EXERCISE DETAILS: In the listing below, repeat exactly every line from the first through the line containing "LINE1: QRE1113 -> TCRT5000", with nothing else.

EXERCISE DATA:
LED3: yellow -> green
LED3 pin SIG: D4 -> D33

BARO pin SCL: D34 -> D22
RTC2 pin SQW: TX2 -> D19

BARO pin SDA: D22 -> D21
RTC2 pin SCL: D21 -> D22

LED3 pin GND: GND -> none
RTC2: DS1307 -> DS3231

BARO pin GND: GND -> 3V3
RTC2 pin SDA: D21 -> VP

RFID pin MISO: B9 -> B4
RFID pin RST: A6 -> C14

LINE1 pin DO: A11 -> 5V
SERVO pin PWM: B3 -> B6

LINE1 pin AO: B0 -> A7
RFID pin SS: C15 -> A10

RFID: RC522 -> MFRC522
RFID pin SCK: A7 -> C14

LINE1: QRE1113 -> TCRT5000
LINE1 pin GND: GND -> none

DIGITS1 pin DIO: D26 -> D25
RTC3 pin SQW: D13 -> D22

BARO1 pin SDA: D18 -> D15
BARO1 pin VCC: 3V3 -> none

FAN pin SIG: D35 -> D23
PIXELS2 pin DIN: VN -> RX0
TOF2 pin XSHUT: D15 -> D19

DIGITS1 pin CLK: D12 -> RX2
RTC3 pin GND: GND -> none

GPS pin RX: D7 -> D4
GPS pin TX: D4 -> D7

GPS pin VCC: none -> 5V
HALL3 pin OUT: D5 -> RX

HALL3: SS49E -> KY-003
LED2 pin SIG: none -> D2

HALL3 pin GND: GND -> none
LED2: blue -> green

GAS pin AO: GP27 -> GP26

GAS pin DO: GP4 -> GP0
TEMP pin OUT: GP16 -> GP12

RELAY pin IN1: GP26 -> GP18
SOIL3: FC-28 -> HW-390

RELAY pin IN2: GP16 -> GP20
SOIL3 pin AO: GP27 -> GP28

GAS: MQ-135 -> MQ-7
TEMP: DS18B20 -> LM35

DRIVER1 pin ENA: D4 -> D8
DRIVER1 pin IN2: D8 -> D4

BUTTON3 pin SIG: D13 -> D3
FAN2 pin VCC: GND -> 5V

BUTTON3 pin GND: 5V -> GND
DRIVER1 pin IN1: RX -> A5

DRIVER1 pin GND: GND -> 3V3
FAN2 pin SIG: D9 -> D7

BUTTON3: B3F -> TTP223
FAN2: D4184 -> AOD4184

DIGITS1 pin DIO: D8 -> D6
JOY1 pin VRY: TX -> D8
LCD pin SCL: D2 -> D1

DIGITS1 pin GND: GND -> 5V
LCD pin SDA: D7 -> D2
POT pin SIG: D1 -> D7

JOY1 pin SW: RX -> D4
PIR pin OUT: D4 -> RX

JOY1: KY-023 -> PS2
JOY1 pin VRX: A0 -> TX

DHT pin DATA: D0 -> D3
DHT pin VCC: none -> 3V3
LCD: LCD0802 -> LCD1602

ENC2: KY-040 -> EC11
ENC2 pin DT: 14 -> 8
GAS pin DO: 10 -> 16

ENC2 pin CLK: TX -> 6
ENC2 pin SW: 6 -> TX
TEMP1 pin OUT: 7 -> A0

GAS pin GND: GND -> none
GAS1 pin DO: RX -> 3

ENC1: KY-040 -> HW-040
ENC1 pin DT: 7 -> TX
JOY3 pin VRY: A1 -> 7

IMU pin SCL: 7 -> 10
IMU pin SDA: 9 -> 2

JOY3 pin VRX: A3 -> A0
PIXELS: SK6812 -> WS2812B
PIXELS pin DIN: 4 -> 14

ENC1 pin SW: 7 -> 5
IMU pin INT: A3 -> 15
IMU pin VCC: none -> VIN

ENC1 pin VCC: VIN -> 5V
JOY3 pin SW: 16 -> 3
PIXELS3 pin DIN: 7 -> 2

ANSWER SECTION:
LED3: yellow -> green
LED3 pin SIG: D4 -> D33

BARO pin SCL: D34 -> D22
RTC2 pin SQW: TX2 -> D19

BARO pin SDA: D22 -> D21
RTC2 pin SCL: D21 -> D22

LED3 pin GND: GND -> none
RTC2: DS1307 -> DS3231

BARO pin GND: GND -> 3V3
RTC2 pin SDA: D21 -> VP

RFID pin MISO: B9 -> B4
RFID pin RST: A6 -> C14

LINE1 pin DO: A11 -> 5V
SERVO pin PWM: B3 -> B6

LINE1 pin AO: B0 -> A7
RFID pin SS: C15 -> A10

RFID: RC522 -> MFRC522
RFID pin SCK: A7 -> C14

LINE1: QRE1113 -> TCRT5000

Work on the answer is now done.